▶ [WORK ORDER] Extract the lines from the first line of the records below through the line containing "red circle: (113, 84) -> (162, 123), moved", inclusive, and reproduce them exactly as written.
[Opening RAW DATA section]
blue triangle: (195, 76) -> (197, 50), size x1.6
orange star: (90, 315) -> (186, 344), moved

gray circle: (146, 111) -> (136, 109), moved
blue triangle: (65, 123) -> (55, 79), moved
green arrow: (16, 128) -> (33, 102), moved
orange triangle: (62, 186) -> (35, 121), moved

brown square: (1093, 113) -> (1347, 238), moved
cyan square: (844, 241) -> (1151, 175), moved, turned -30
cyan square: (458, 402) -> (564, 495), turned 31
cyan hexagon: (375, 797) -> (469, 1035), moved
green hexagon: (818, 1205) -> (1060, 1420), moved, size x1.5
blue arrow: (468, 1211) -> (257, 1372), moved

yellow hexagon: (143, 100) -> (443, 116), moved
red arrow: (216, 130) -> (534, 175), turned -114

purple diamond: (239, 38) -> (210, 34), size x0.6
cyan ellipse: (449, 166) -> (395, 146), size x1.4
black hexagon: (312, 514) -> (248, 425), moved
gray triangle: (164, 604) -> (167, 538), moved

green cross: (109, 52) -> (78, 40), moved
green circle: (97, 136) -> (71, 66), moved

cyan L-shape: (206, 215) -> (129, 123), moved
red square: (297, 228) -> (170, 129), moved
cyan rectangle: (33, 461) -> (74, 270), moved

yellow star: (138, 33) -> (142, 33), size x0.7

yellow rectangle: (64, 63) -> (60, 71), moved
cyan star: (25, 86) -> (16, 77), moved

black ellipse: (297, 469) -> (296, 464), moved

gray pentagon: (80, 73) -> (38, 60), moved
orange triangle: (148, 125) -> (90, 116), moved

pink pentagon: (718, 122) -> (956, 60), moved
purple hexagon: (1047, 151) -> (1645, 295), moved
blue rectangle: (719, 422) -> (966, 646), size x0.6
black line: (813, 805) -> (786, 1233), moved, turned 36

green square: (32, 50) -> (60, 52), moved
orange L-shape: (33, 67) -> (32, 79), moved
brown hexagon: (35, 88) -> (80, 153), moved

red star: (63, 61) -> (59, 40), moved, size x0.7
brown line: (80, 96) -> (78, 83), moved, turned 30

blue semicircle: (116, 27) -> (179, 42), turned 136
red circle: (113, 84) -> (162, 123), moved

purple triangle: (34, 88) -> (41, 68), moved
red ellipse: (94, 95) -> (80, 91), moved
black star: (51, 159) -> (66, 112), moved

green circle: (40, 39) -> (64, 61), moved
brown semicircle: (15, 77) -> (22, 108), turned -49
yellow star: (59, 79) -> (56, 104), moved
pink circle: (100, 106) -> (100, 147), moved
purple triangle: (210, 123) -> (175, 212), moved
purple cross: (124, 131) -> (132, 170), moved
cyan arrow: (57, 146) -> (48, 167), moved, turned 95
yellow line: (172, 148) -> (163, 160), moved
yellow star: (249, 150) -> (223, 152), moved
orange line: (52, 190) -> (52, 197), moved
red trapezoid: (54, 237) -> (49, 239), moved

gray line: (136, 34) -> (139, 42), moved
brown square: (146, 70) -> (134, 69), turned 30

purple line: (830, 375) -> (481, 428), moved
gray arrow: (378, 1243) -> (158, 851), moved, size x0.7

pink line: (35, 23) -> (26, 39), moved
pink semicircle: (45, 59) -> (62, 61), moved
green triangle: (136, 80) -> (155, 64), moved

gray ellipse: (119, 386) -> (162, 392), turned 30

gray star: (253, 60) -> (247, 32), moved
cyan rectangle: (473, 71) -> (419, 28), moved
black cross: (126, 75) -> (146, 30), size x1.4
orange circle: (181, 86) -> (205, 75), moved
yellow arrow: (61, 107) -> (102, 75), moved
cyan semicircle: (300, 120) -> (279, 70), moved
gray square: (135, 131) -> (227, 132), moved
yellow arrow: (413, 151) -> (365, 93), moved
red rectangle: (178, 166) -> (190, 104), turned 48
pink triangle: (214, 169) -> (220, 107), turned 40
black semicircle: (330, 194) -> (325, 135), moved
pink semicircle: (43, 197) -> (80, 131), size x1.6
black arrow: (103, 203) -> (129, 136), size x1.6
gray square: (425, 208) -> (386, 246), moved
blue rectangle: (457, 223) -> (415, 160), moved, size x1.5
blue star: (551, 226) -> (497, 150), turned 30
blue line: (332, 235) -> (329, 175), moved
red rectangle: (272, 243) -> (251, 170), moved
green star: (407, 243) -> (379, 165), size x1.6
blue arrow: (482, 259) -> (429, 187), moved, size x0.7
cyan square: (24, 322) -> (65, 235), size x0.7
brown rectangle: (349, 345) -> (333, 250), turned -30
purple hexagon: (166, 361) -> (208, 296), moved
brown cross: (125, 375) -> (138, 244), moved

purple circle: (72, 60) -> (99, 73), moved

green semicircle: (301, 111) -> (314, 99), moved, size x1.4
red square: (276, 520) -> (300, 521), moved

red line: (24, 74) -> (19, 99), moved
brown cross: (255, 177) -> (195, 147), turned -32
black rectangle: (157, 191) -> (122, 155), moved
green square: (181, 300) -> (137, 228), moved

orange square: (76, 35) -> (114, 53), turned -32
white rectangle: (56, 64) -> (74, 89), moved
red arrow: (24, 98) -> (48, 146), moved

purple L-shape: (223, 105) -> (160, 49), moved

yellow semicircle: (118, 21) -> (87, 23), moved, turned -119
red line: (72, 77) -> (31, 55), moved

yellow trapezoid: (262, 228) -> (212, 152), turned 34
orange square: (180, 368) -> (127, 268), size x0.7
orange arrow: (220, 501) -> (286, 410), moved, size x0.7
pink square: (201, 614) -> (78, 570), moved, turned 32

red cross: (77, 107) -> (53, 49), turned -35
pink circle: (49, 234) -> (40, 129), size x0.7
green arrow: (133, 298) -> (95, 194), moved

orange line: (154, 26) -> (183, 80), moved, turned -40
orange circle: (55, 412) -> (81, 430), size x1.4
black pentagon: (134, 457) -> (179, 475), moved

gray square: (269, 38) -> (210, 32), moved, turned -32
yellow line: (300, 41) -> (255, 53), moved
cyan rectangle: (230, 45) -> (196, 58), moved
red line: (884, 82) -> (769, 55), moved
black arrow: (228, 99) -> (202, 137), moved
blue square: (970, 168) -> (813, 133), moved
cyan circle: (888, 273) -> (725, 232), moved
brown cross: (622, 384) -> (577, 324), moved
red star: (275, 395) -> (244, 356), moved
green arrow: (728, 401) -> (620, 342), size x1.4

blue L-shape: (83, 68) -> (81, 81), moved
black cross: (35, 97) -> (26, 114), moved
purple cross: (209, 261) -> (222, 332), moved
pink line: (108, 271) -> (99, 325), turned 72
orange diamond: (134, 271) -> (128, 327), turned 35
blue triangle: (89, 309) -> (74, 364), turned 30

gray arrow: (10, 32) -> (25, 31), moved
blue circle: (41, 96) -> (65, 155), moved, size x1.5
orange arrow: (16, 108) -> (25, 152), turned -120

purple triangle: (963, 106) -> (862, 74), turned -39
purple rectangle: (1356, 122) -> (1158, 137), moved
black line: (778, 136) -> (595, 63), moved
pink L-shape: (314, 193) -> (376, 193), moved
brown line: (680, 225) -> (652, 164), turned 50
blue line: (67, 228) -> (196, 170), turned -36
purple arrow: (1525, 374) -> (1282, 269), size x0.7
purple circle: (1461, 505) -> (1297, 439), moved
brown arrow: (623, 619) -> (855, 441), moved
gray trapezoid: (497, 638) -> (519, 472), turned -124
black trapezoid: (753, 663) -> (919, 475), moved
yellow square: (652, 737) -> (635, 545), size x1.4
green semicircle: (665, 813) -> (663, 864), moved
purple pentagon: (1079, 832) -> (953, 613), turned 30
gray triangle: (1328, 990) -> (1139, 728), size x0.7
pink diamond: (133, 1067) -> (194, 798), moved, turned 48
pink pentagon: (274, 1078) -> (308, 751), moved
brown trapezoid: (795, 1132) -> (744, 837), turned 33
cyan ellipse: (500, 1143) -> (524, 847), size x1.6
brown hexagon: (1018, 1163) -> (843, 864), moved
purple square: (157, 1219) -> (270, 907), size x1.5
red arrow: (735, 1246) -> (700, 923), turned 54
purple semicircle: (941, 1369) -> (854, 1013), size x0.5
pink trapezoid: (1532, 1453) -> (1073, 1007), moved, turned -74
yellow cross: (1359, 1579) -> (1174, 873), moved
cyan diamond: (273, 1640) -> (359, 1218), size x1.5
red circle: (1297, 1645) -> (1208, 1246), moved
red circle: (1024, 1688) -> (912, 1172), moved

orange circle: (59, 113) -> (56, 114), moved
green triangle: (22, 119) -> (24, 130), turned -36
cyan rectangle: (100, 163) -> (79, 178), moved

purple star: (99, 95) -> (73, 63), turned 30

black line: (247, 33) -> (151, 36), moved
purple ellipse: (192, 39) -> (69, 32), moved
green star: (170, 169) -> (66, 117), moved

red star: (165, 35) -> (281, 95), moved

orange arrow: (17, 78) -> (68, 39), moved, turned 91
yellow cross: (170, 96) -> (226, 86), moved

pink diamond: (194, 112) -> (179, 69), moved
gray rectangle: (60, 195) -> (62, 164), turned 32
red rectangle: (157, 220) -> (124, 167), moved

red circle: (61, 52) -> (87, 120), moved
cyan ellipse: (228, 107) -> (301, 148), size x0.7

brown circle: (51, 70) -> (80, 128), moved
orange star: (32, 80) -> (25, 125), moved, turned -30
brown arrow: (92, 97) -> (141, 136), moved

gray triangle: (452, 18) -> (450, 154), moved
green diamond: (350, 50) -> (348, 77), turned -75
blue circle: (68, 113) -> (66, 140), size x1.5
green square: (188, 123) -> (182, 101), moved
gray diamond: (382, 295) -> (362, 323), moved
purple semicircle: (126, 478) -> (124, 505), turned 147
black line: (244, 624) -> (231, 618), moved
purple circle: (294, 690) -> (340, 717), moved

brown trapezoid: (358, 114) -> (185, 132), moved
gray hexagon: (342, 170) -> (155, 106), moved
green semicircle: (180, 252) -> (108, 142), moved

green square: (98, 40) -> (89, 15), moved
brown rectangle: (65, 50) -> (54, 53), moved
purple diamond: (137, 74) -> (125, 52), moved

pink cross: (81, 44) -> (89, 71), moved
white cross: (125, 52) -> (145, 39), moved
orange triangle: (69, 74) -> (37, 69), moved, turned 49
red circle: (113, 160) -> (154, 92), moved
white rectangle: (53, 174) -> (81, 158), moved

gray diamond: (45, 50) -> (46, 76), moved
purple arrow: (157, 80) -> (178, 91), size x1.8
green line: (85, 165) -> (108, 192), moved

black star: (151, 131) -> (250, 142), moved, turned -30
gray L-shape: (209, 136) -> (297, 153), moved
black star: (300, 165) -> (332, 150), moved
[Closing RAW DATA section]
▶ [SOLUTION FOR THIS PROBLEM]
blue triangle: (195, 76) -> (197, 50), size x1.6
orange star: (90, 315) -> (186, 344), moved

gray circle: (146, 111) -> (136, 109), moved
blue triangle: (65, 123) -> (55, 79), moved
green arrow: (16, 128) -> (33, 102), moved
orange triangle: (62, 186) -> (35, 121), moved

brown square: (1093, 113) -> (1347, 238), moved
cyan square: (844, 241) -> (1151, 175), moved, turned -30
cyan square: (458, 402) -> (564, 495), turned 31
cyan hexagon: (375, 797) -> (469, 1035), moved
green hexagon: (818, 1205) -> (1060, 1420), moved, size x1.5
blue arrow: (468, 1211) -> (257, 1372), moved

yellow hexagon: (143, 100) -> (443, 116), moved
red arrow: (216, 130) -> (534, 175), turned -114

purple diamond: (239, 38) -> (210, 34), size x0.6
cyan ellipse: (449, 166) -> (395, 146), size x1.4
black hexagon: (312, 514) -> (248, 425), moved
gray triangle: (164, 604) -> (167, 538), moved

green cross: (109, 52) -> (78, 40), moved
green circle: (97, 136) -> (71, 66), moved

cyan L-shape: (206, 215) -> (129, 123), moved
red square: (297, 228) -> (170, 129), moved
cyan rectangle: (33, 461) -> (74, 270), moved

yellow star: (138, 33) -> (142, 33), size x0.7

yellow rectangle: (64, 63) -> (60, 71), moved
cyan star: (25, 86) -> (16, 77), moved

black ellipse: (297, 469) -> (296, 464), moved

gray pentagon: (80, 73) -> (38, 60), moved
orange triangle: (148, 125) -> (90, 116), moved

pink pentagon: (718, 122) -> (956, 60), moved
purple hexagon: (1047, 151) -> (1645, 295), moved
blue rectangle: (719, 422) -> (966, 646), size x0.6
black line: (813, 805) -> (786, 1233), moved, turned 36

green square: (32, 50) -> (60, 52), moved
orange L-shape: (33, 67) -> (32, 79), moved
brown hexagon: (35, 88) -> (80, 153), moved

red star: (63, 61) -> (59, 40), moved, size x0.7
brown line: (80, 96) -> (78, 83), moved, turned 30

blue semicircle: (116, 27) -> (179, 42), turned 136
red circle: (113, 84) -> (162, 123), moved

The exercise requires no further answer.